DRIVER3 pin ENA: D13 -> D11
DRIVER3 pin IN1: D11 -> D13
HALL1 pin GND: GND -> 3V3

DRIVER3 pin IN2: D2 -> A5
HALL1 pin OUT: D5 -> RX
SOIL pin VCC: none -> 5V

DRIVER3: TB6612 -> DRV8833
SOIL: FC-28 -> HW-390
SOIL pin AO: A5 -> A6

- - - - - - -

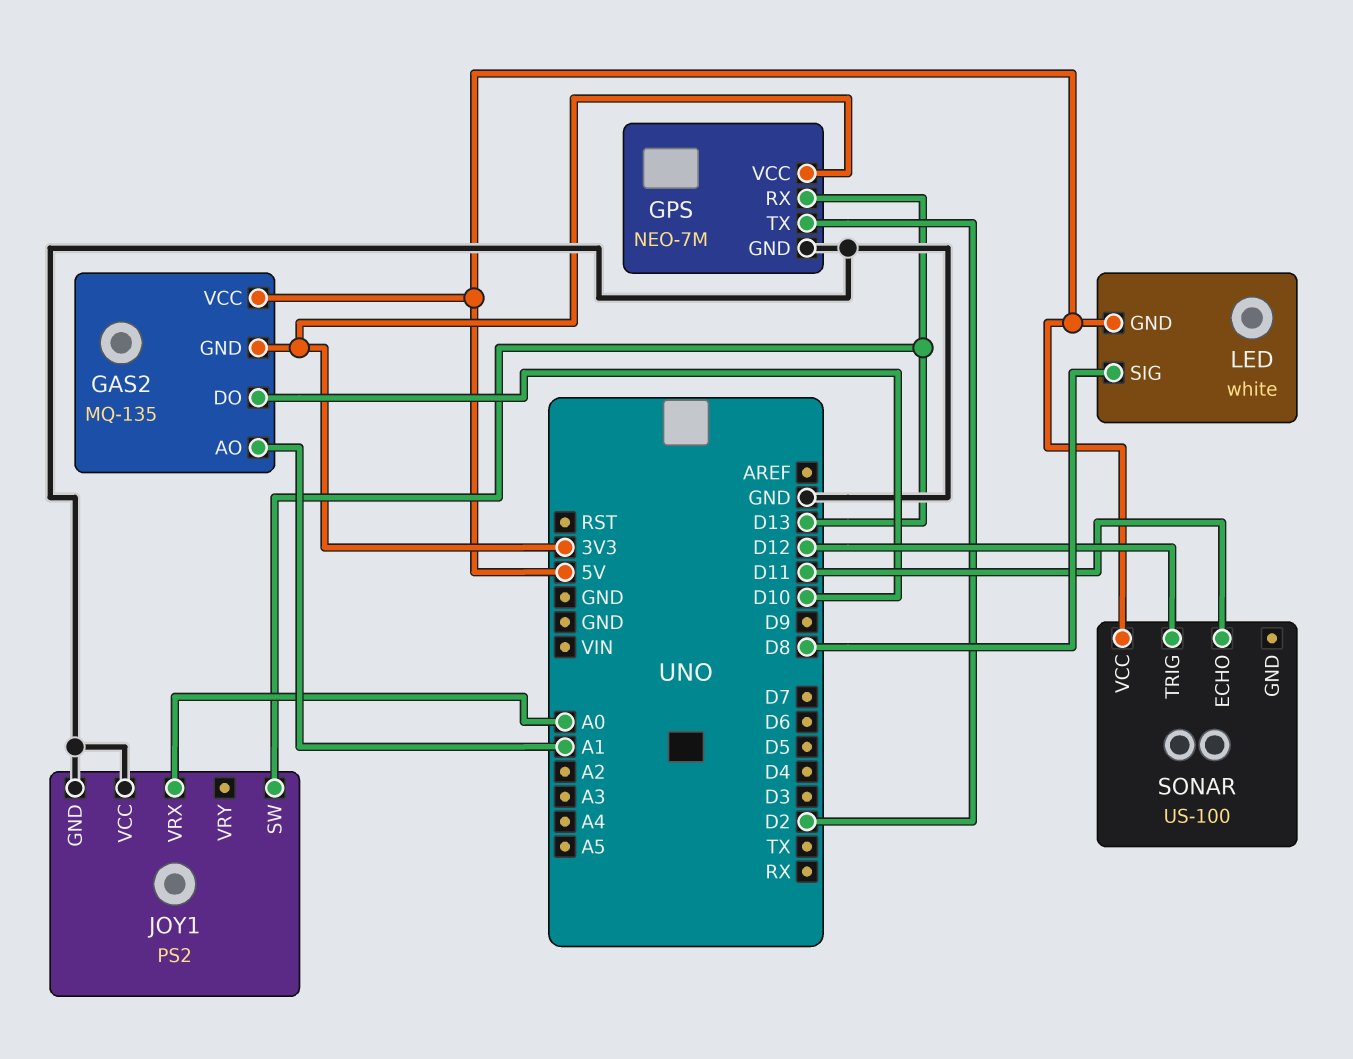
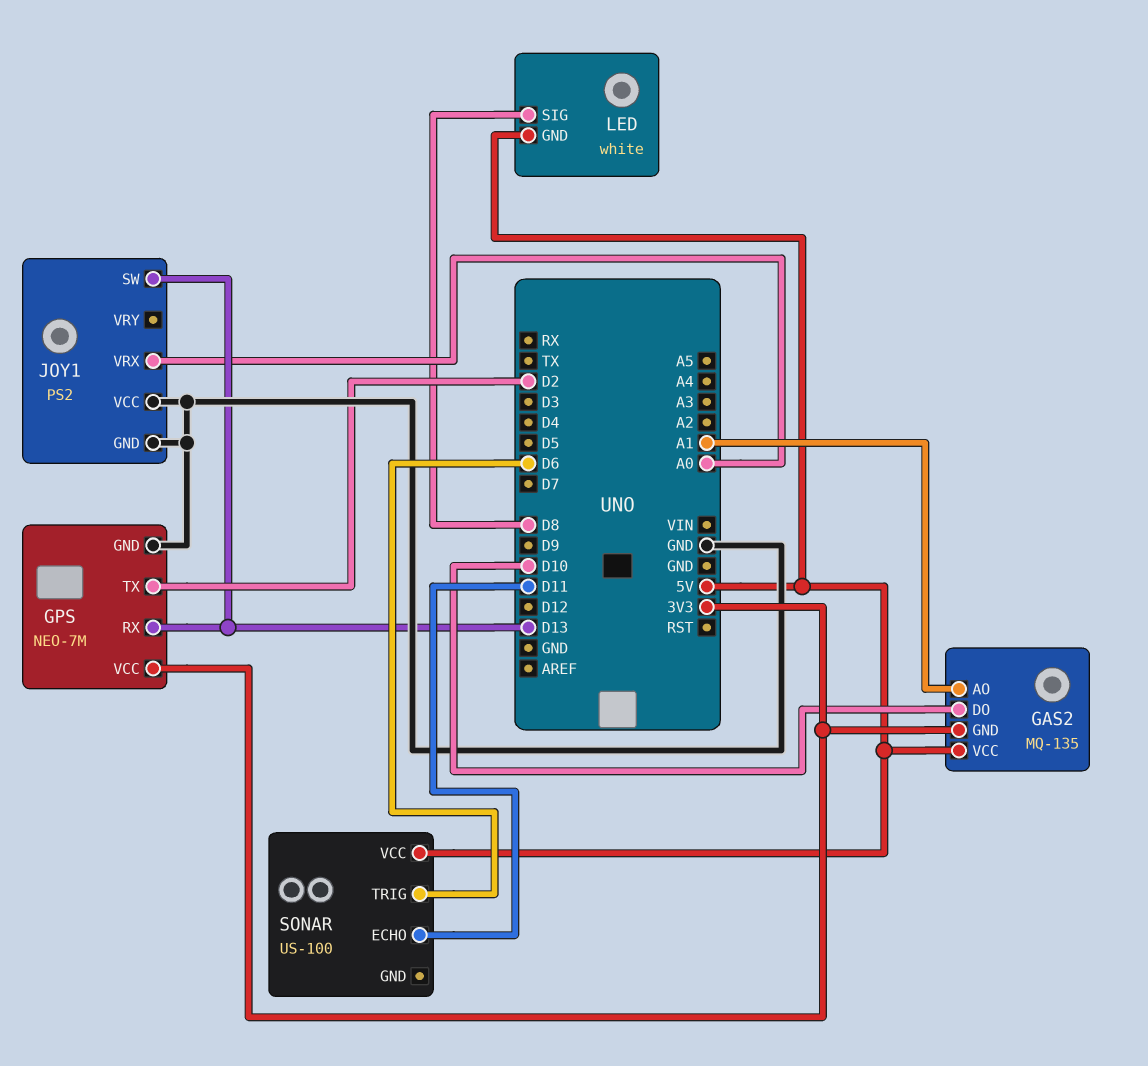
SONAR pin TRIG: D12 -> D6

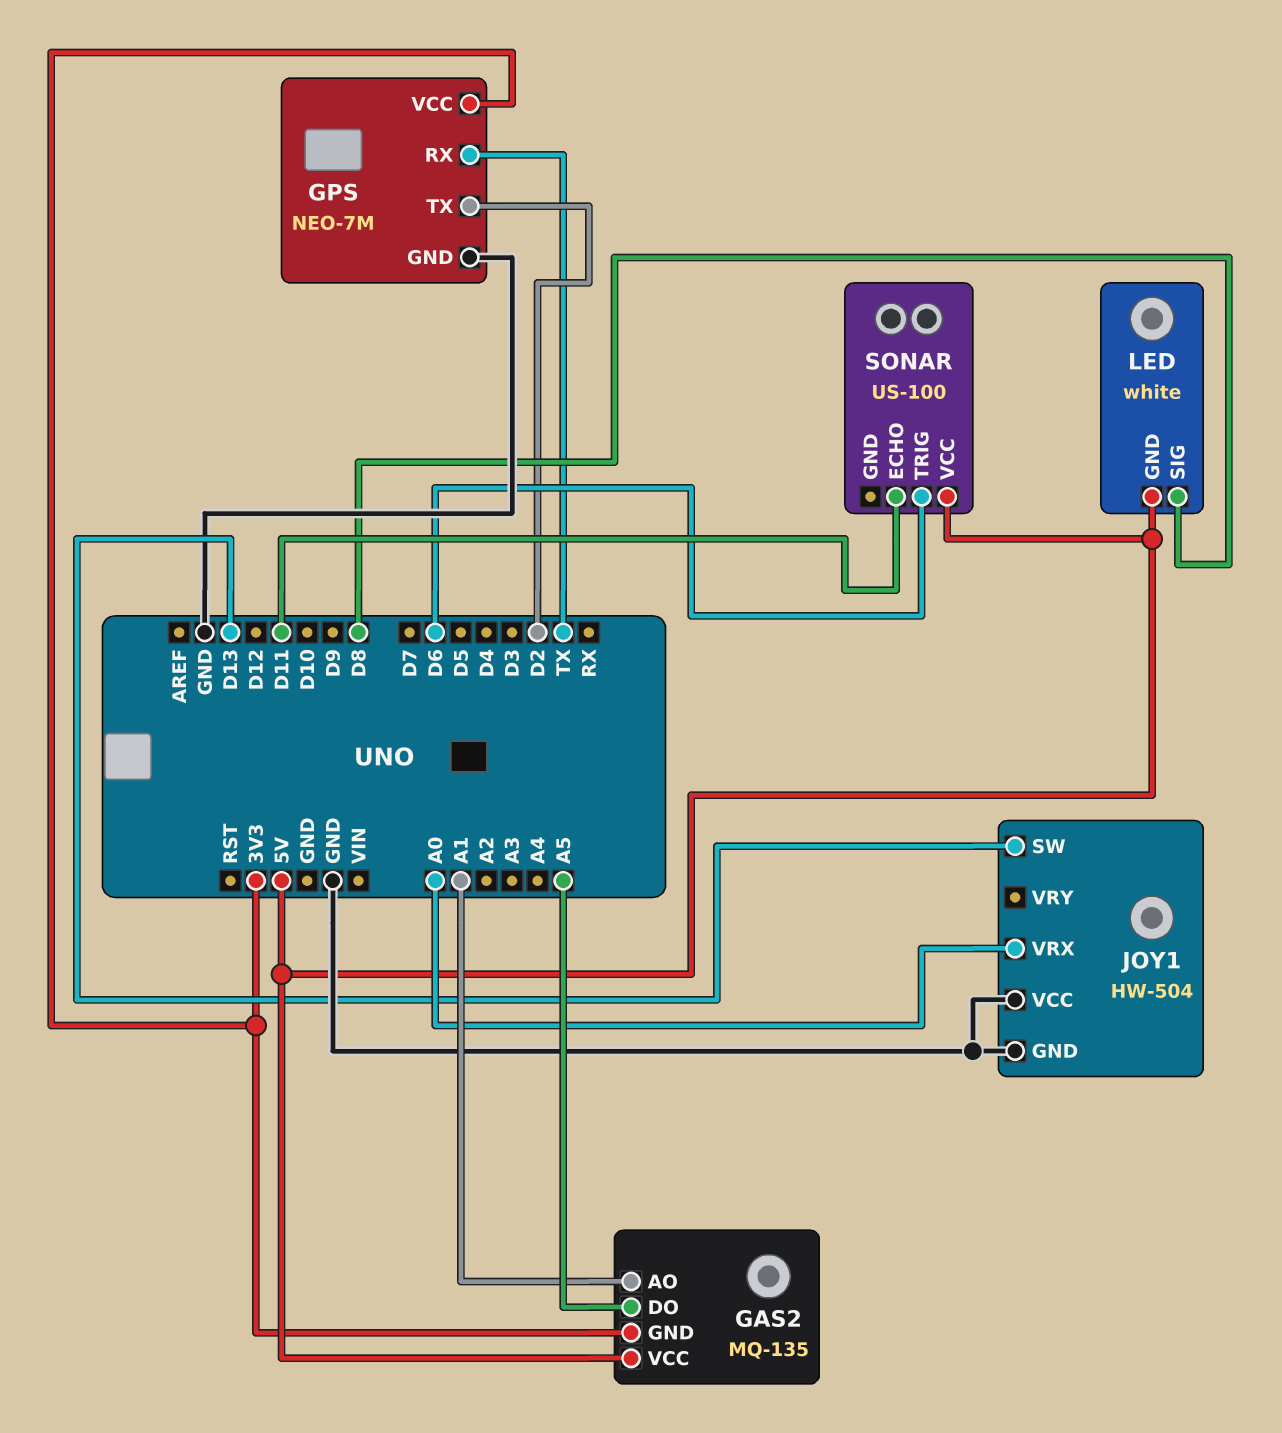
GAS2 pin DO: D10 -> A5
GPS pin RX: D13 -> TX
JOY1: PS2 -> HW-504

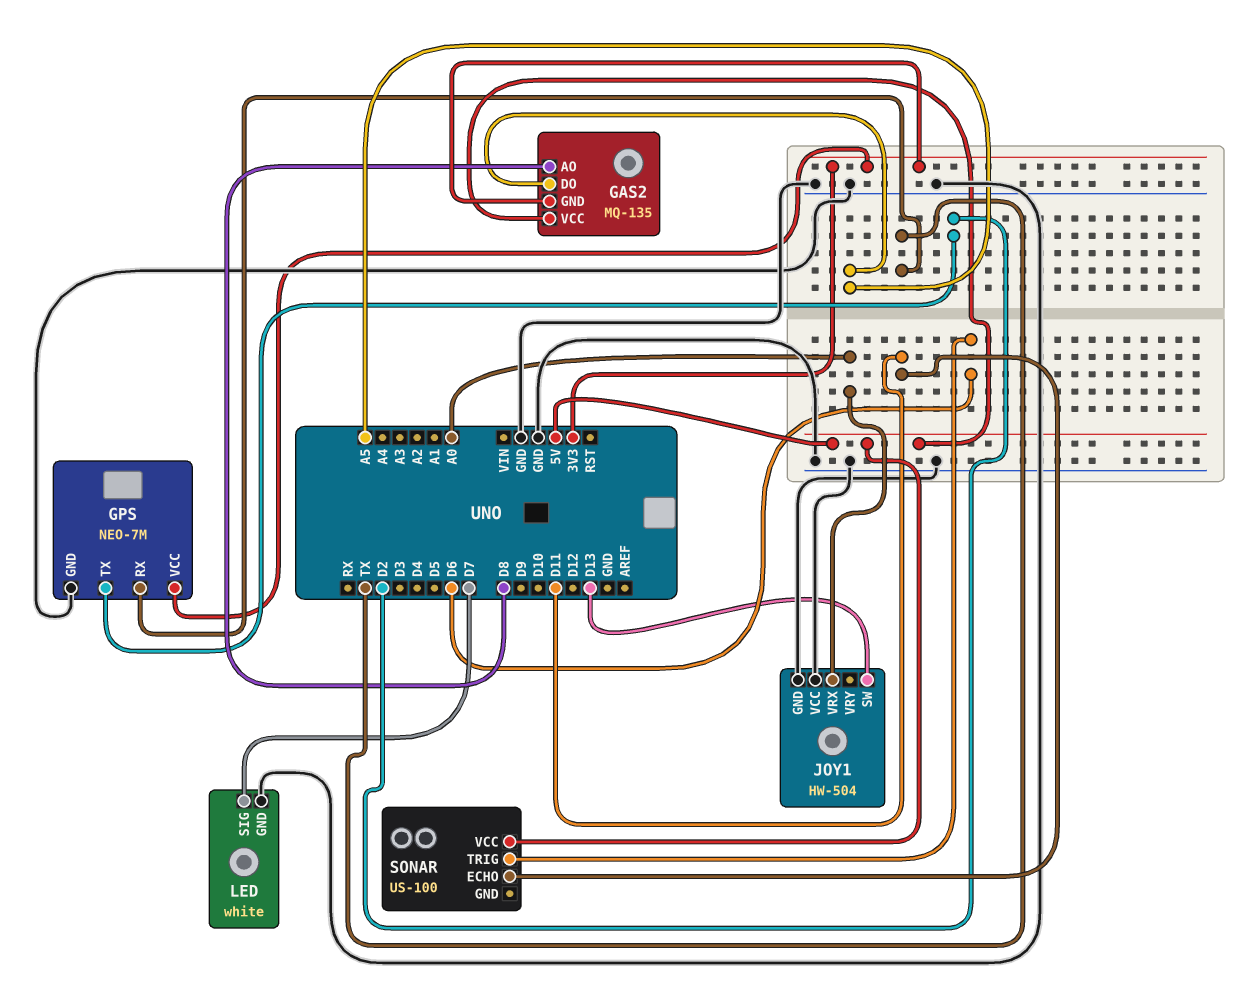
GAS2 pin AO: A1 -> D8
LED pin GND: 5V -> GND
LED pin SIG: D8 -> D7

- - - - - - -

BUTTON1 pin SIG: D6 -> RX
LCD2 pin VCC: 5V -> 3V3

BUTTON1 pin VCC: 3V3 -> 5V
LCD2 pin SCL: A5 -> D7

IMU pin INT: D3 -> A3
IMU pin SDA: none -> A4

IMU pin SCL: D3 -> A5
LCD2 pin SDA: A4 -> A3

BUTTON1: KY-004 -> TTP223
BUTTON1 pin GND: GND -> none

- - - - - - -

▶ **Problem details**
Among the lines above, find those carrying the word "SOIL" and copy them out.

▶ **Answer area**
SOIL pin VCC: none -> 5V
SOIL: FC-28 -> HW-390
SOIL pin AO: A5 -> A6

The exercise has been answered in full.